Information shown Start Marker

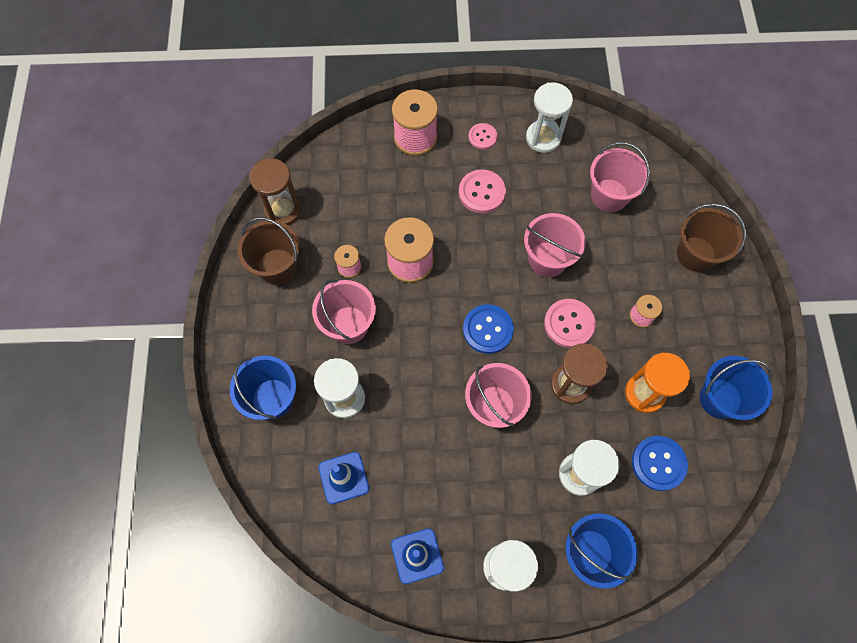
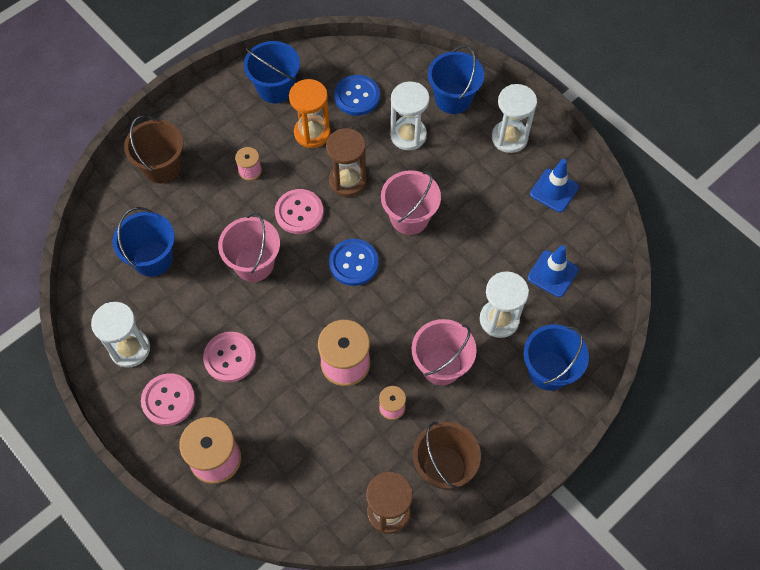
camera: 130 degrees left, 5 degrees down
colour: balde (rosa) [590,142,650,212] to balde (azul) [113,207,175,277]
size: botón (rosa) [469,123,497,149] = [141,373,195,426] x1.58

Information shown End Marker

▶ _Assignment_
Only the pictures in the listing above get left out; print everything else exactly.

▶ _Your response_
camera: 130 degrees left, 5 degrees down
colour: balde (rosa) [590,142,650,212] to balde (azul) [113,207,175,277]
size: botón (rosa) [469,123,497,149] = [141,373,195,426] x1.58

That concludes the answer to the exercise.